Information provided section start

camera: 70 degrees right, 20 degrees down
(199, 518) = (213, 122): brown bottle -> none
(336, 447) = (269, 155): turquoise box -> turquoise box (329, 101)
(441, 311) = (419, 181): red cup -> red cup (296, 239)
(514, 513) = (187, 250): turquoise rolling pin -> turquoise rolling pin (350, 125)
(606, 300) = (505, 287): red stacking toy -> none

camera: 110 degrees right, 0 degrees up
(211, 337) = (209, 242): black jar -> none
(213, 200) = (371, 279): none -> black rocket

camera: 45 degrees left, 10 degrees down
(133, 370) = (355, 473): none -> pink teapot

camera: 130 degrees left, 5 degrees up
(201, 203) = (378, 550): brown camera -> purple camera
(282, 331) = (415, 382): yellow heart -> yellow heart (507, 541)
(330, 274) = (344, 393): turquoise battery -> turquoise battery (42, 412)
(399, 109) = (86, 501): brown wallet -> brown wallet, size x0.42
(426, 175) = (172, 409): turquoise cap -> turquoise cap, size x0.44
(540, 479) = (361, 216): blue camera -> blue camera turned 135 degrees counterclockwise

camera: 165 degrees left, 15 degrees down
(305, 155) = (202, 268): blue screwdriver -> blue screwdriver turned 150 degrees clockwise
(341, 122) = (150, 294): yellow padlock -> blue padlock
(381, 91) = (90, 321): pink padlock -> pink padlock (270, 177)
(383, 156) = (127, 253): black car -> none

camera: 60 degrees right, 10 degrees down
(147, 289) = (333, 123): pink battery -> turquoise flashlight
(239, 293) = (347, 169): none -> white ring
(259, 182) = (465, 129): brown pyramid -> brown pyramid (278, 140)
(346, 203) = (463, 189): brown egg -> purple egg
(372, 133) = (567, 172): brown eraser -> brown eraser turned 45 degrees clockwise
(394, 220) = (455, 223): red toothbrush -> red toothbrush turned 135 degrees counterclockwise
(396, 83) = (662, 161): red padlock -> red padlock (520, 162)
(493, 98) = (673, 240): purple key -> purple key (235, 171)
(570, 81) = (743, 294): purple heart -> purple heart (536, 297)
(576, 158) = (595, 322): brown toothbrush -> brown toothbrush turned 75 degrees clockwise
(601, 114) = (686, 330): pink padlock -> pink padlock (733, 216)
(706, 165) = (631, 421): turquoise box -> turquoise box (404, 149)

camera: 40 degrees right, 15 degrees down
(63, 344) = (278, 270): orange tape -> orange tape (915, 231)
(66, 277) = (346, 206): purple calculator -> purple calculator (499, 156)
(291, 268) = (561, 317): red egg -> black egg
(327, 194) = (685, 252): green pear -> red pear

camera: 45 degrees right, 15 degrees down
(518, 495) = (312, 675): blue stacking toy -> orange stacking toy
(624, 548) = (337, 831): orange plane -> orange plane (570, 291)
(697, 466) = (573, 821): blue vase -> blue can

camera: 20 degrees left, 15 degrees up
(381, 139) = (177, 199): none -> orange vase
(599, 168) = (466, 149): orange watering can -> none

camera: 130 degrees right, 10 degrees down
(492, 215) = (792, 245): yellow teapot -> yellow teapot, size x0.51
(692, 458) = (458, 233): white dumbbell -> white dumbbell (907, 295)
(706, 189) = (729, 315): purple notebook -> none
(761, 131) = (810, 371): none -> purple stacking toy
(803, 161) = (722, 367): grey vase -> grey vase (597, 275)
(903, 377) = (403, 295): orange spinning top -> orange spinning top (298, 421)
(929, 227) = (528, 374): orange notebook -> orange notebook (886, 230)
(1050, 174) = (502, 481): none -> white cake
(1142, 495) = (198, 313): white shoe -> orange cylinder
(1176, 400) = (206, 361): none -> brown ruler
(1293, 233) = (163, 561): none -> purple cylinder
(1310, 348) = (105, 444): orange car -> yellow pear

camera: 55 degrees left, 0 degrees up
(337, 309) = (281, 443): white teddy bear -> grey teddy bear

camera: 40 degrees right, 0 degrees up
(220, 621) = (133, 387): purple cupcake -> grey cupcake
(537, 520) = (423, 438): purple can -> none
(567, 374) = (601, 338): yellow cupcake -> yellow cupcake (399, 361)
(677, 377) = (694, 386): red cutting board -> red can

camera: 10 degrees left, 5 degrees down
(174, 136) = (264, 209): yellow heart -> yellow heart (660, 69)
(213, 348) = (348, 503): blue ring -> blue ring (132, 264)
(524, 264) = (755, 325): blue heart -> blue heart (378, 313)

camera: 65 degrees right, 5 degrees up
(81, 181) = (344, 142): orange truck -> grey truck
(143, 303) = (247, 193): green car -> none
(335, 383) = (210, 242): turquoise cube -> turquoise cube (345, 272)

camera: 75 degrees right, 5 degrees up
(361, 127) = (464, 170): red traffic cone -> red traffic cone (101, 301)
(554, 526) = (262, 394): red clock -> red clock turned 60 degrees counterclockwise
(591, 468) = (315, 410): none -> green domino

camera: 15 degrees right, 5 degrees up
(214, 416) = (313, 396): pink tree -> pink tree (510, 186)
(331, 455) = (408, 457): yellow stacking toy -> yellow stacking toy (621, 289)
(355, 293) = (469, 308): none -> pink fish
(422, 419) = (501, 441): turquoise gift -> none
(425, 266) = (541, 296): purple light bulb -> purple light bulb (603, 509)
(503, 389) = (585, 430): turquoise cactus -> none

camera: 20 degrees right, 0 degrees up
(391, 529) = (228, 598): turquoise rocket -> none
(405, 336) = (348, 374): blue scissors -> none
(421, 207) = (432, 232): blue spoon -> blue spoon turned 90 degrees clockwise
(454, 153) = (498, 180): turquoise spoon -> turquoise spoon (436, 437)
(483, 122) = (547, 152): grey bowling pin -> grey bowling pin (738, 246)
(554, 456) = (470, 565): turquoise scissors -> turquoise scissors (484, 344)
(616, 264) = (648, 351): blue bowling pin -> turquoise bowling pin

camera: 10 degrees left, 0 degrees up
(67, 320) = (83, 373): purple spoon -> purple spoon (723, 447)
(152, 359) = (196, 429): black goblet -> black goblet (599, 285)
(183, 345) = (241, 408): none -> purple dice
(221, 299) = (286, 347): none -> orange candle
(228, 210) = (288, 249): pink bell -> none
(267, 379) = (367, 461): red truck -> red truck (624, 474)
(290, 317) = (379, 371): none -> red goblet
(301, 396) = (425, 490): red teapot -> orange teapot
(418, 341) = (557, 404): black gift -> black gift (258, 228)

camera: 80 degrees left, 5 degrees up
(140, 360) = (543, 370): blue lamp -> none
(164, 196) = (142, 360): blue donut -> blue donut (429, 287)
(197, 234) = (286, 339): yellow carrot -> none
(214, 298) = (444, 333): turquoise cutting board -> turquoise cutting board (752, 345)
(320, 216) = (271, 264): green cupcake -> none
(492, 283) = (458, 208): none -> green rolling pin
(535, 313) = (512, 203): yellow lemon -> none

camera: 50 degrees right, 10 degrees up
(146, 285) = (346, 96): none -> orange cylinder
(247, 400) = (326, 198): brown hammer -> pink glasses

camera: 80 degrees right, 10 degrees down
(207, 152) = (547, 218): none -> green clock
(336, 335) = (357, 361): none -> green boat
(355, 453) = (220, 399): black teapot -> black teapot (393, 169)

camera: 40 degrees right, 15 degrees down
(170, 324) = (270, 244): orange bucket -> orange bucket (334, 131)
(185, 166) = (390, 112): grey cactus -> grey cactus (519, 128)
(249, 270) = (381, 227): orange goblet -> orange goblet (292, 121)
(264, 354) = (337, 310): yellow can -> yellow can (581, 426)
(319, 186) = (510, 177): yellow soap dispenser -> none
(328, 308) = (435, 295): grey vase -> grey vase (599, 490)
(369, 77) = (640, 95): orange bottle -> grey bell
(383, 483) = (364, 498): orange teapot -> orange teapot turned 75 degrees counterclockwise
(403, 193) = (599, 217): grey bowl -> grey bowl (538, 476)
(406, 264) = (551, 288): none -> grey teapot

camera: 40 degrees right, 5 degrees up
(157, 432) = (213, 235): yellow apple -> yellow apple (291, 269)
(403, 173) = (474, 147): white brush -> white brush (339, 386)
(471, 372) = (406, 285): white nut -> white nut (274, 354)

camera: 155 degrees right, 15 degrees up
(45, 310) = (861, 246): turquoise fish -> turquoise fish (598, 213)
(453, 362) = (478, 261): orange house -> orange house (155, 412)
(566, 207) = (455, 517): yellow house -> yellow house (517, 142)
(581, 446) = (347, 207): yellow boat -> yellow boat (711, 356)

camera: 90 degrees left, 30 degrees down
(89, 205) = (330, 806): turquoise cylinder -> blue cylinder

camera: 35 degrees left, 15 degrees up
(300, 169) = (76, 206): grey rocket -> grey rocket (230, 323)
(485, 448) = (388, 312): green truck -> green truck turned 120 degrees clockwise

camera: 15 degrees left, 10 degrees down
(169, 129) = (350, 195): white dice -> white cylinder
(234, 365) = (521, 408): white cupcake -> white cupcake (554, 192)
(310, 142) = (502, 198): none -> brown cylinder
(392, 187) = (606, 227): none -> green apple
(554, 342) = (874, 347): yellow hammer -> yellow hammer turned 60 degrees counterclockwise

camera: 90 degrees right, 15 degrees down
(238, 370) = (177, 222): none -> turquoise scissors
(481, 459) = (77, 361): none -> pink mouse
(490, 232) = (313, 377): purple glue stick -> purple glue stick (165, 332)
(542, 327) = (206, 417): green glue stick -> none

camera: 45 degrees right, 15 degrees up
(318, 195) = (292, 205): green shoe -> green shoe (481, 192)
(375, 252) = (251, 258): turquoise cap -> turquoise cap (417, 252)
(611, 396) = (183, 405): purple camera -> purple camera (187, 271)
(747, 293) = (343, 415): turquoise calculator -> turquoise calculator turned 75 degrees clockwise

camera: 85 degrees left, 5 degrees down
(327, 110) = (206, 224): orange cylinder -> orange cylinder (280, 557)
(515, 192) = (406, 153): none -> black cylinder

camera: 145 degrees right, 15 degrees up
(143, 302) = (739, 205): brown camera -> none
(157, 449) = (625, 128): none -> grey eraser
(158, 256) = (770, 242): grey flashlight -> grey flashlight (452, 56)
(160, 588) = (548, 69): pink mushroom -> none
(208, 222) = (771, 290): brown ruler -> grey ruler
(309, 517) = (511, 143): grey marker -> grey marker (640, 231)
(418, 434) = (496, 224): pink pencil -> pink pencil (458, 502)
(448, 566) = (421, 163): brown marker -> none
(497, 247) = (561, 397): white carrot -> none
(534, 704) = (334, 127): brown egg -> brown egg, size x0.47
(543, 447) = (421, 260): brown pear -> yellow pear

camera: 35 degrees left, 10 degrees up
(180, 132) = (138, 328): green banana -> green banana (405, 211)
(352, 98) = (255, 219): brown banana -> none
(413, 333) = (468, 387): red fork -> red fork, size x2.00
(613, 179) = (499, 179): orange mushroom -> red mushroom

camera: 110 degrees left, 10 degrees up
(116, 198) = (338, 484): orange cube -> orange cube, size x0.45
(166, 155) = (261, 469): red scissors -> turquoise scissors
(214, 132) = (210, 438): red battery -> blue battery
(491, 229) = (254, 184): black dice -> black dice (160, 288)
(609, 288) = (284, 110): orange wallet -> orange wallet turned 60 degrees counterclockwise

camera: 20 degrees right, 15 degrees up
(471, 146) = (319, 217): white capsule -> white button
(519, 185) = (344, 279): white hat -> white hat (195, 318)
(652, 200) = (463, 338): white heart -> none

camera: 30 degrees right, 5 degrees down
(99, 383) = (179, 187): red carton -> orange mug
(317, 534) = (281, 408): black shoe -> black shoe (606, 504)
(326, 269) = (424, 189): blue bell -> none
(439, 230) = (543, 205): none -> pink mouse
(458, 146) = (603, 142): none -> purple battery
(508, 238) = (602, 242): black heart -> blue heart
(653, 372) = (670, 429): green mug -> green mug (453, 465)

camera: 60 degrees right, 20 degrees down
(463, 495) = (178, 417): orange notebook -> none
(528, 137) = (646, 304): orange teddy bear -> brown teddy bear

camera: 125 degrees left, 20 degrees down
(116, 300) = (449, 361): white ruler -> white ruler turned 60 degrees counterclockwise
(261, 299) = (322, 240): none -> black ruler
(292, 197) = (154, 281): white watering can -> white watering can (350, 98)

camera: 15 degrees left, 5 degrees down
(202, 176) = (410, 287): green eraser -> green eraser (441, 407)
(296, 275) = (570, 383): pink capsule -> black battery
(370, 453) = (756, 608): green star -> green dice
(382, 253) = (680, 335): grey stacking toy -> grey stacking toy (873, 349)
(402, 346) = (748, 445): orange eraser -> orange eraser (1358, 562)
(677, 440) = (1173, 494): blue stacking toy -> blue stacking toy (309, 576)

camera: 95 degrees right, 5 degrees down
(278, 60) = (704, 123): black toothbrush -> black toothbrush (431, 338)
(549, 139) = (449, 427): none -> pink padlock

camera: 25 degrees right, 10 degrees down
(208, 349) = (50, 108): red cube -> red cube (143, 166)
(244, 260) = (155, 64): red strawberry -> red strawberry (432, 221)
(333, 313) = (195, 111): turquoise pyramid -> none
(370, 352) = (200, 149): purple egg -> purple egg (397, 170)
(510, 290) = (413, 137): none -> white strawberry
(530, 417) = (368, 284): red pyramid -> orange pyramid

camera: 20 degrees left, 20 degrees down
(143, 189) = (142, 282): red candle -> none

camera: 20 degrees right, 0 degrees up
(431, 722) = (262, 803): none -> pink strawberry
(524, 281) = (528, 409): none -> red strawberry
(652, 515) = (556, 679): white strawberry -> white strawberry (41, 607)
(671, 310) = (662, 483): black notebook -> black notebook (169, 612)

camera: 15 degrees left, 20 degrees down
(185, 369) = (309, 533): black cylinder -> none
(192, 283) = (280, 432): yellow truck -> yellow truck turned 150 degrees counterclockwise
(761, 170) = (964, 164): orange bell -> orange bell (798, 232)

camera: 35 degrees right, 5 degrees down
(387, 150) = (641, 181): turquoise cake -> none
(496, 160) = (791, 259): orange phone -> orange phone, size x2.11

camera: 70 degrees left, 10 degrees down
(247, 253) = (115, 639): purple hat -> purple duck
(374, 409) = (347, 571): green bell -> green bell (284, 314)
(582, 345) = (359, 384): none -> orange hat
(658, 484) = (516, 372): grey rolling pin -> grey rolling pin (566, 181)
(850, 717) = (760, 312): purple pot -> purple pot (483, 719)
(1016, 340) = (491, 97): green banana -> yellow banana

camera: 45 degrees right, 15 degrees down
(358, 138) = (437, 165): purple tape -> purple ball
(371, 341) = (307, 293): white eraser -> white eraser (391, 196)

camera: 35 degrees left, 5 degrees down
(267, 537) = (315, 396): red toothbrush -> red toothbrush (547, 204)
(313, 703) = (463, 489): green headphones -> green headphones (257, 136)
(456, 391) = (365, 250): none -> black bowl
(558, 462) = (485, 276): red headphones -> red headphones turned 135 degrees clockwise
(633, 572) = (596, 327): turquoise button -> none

Information provided section end

## Exercise brief
Each line of the records, from the opening one through the line holding "(441, 311) = (419, 181): red", should be restated word for word, with nothing else in the answer.

## Exercise answer
camera: 70 degrees right, 20 degrees down
(199, 518) = (213, 122): brown bottle -> none
(336, 447) = (269, 155): turquoise box -> turquoise box (329, 101)
(441, 311) = (419, 181): red cup -> red cup (296, 239)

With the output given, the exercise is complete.